Stored items from a collection
========================================

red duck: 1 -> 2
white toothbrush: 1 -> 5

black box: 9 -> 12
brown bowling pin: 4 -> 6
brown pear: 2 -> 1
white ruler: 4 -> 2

========================================

- TASK INSTRUCTIONS
Give the entries again, every one of them exactly.

- WRITTEN RESPONSE
red duck: 1 -> 2
white toothbrush: 1 -> 5

black box: 9 -> 12
brown bowling pin: 4 -> 6
brown pear: 2 -> 1
white ruler: 4 -> 2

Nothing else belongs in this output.